Your instructions :: Only the pictures are to be omitted; every entry beneath should otherwise be duplicated exactly.

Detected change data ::
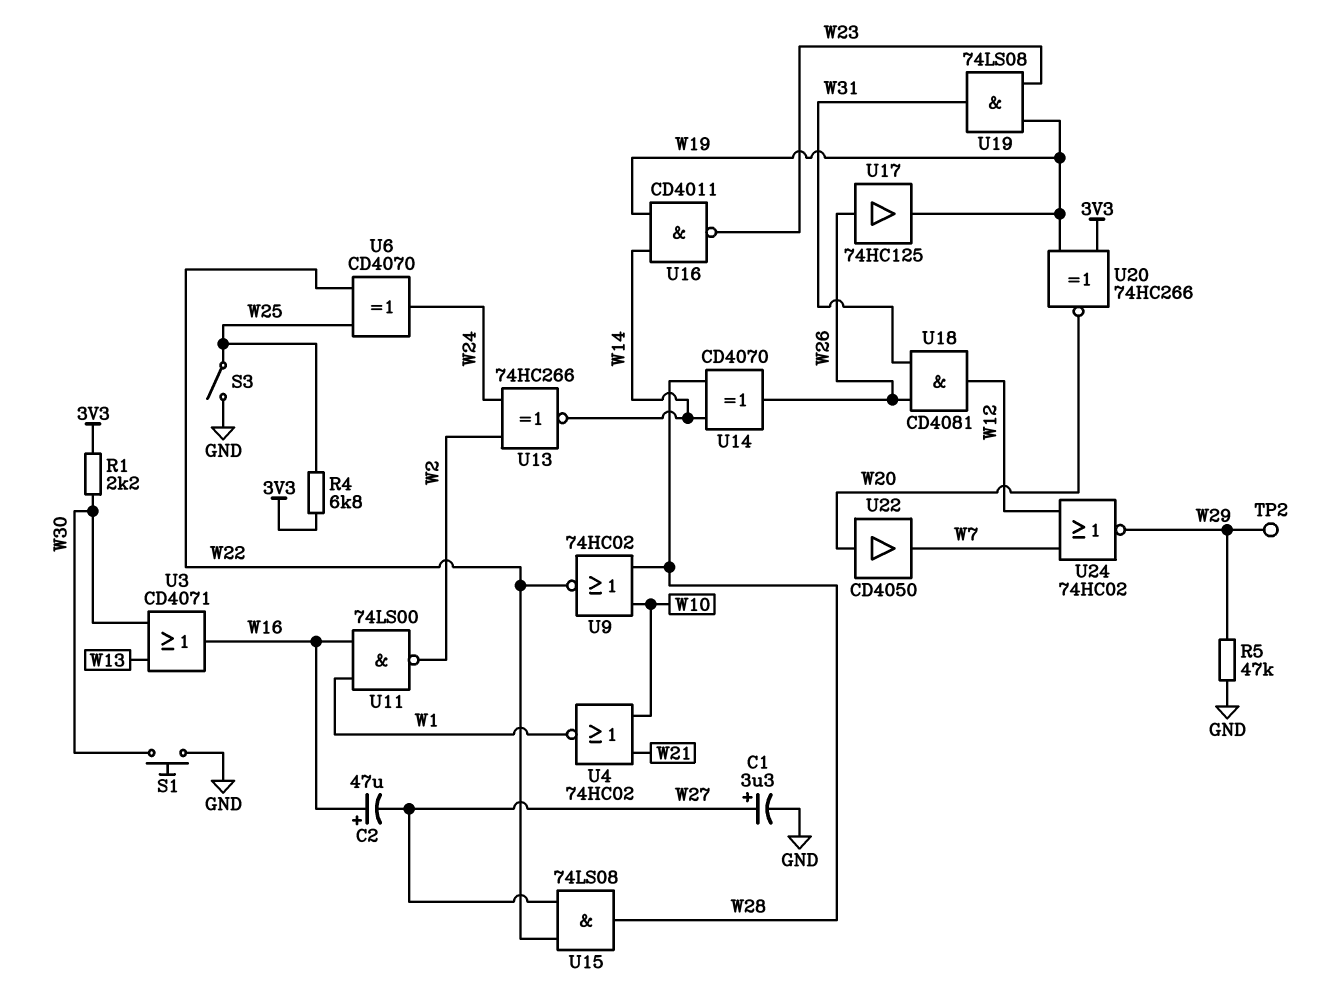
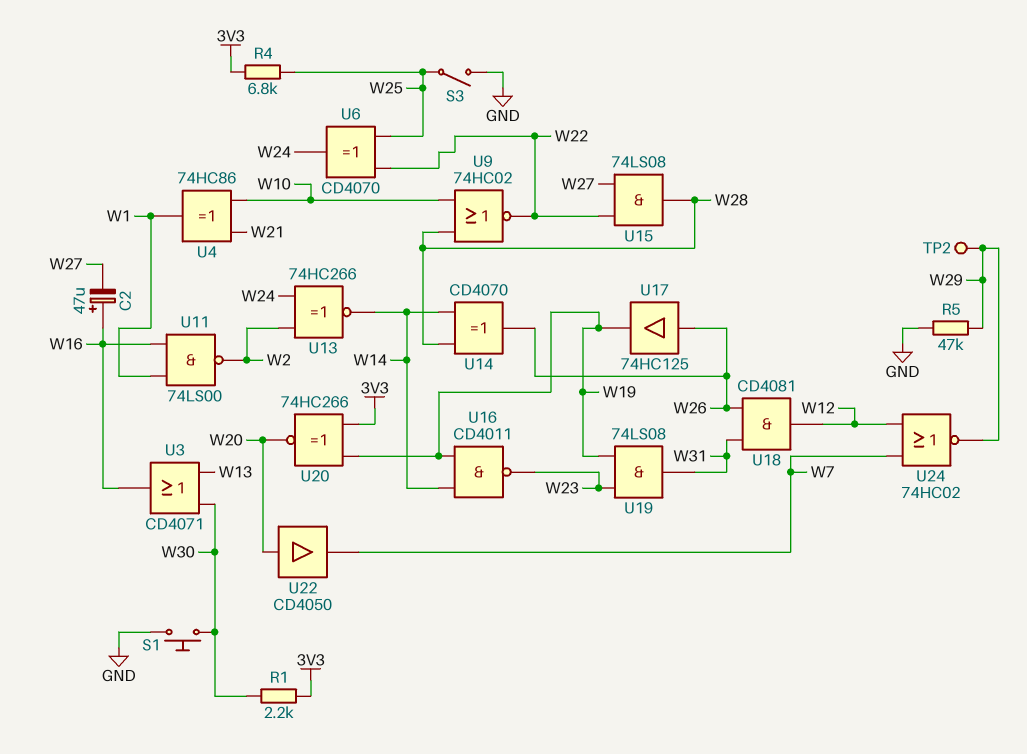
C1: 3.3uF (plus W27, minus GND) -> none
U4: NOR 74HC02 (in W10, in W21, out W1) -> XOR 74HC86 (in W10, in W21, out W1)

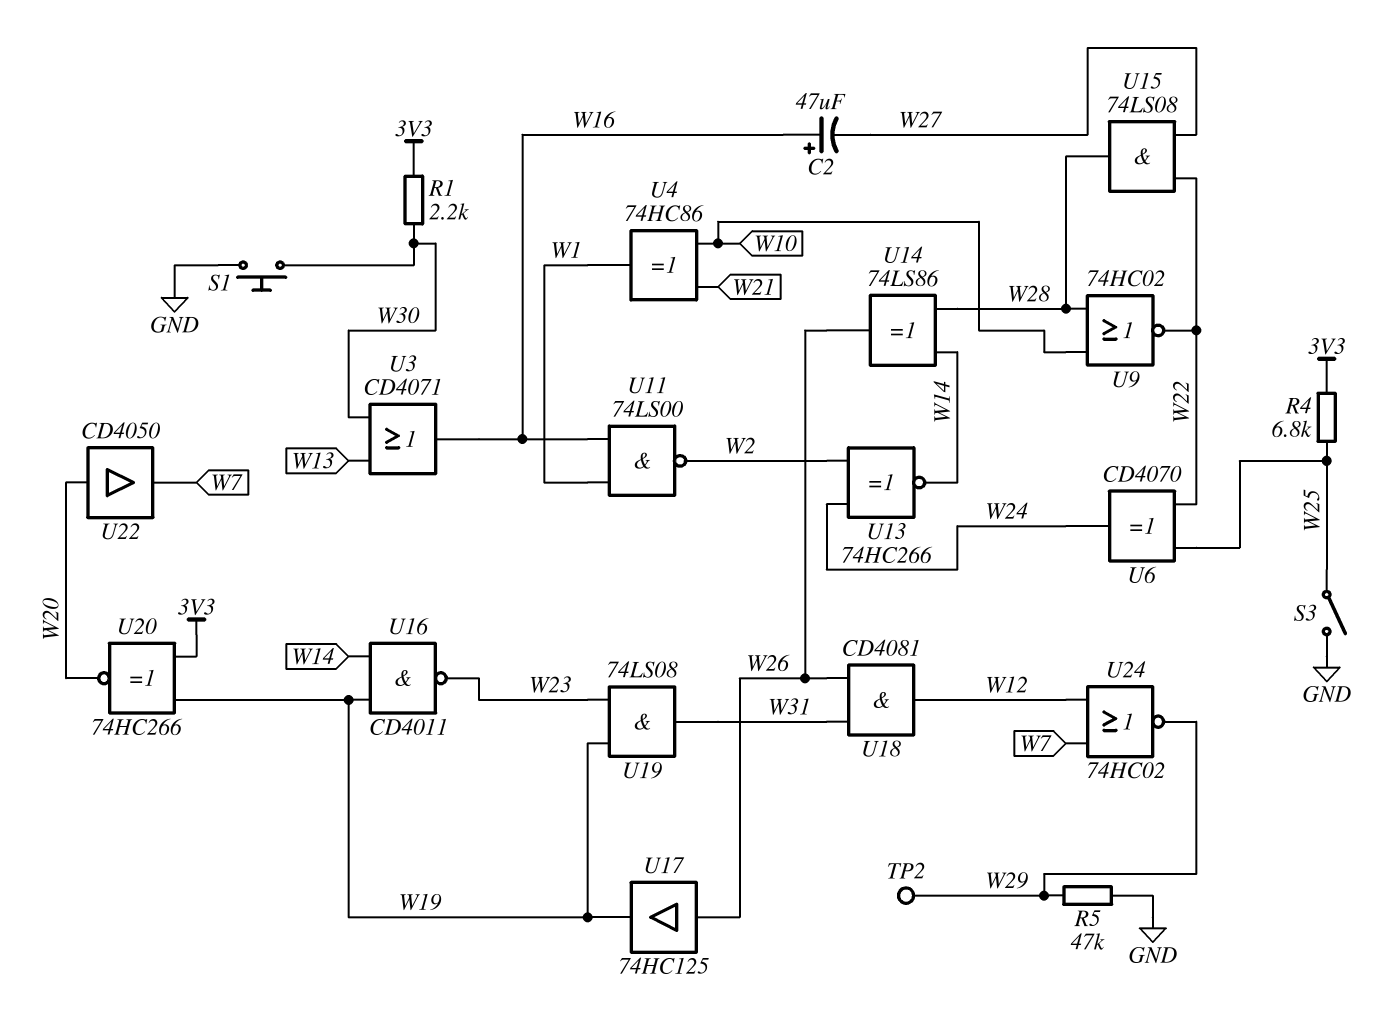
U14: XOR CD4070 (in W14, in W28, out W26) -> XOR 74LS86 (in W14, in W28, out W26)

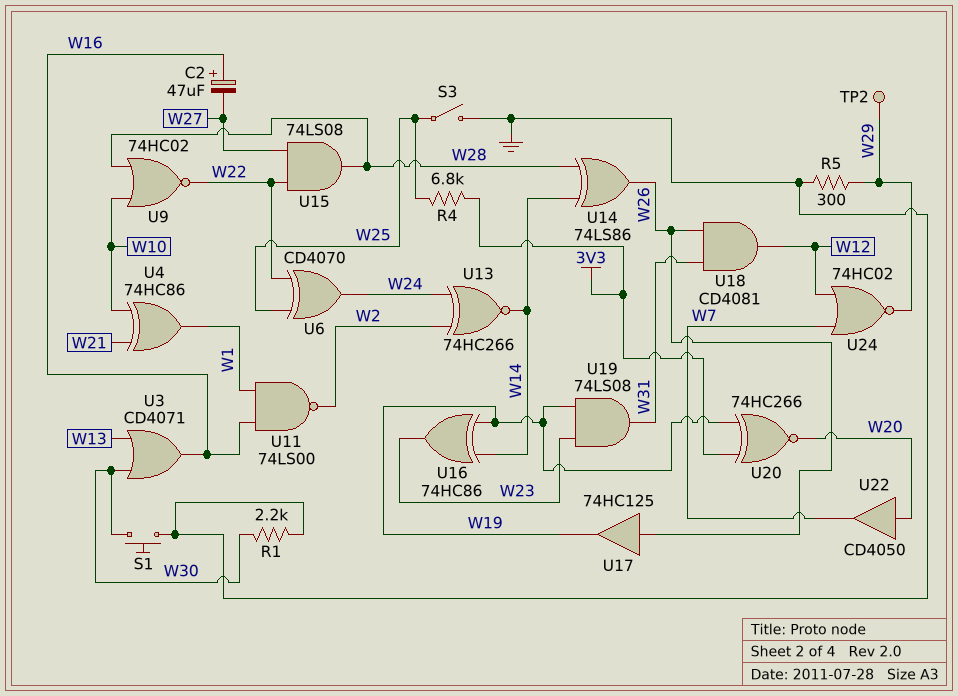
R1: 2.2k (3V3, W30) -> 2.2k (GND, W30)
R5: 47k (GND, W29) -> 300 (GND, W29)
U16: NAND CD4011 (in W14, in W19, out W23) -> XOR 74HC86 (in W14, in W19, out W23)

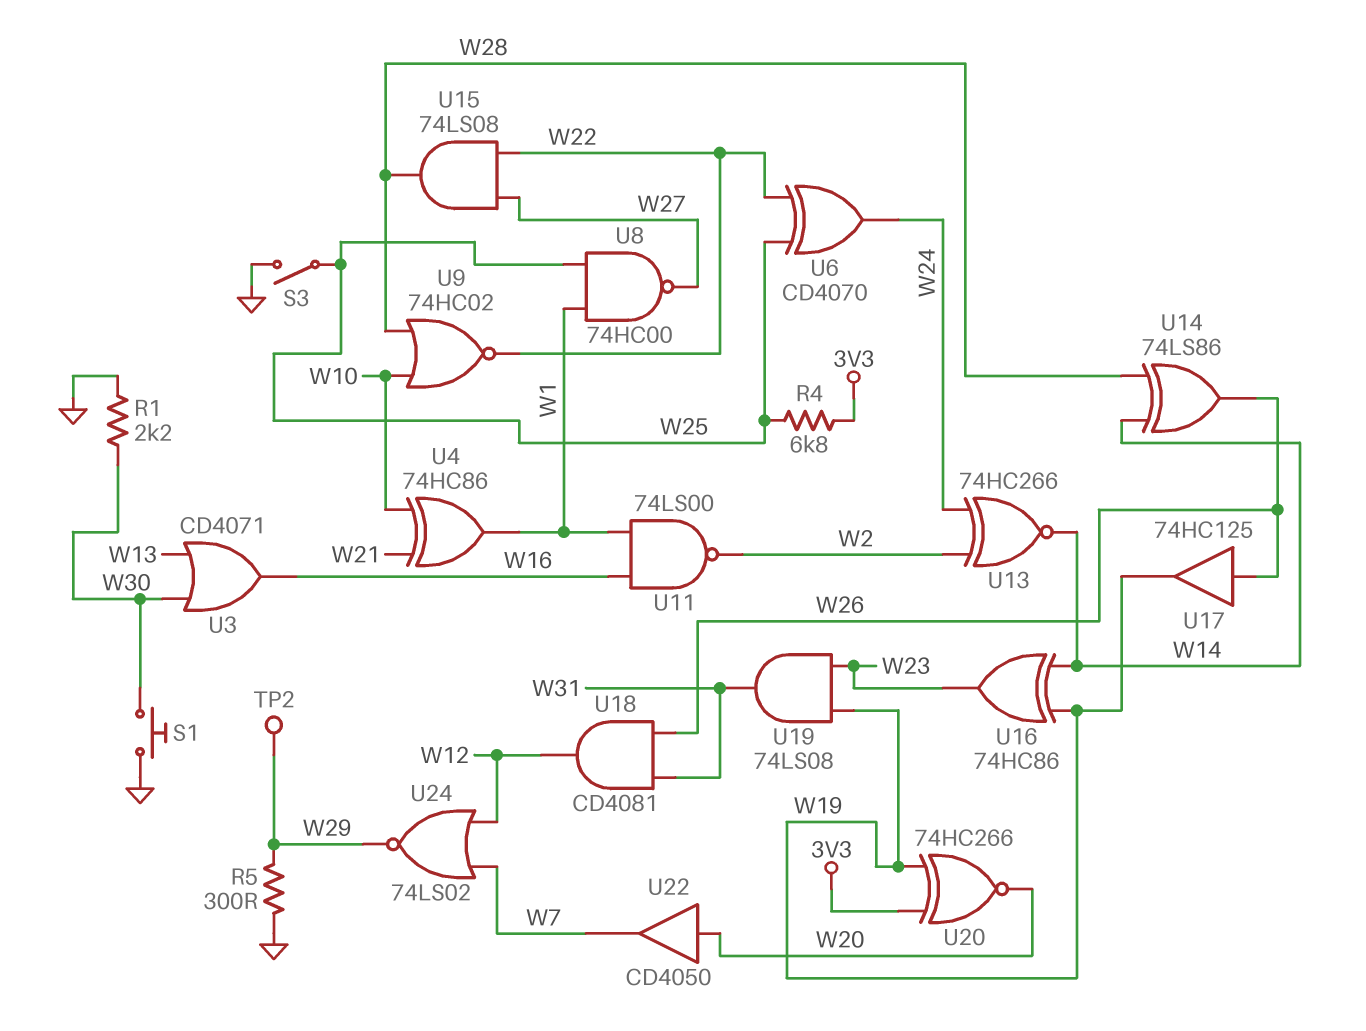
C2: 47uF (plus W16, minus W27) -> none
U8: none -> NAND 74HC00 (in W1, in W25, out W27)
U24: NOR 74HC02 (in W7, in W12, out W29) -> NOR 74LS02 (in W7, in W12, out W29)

Task solution ::
C1: 3.3uF (plus W27, minus GND) -> none
U4: NOR 74HC02 (in W10, in W21, out W1) -> XOR 74HC86 (in W10, in W21, out W1)

U14: XOR CD4070 (in W14, in W28, out W26) -> XOR 74LS86 (in W14, in W28, out W26)

R1: 2.2k (3V3, W30) -> 2.2k (GND, W30)
R5: 47k (GND, W29) -> 300 (GND, W29)
U16: NAND CD4011 (in W14, in W19, out W23) -> XOR 74HC86 (in W14, in W19, out W23)

C2: 47uF (plus W16, minus W27) -> none
U8: none -> NAND 74HC00 (in W1, in W25, out W27)
U24: NOR 74HC02 (in W7, in W12, out W29) -> NOR 74LS02 (in W7, in W12, out W29)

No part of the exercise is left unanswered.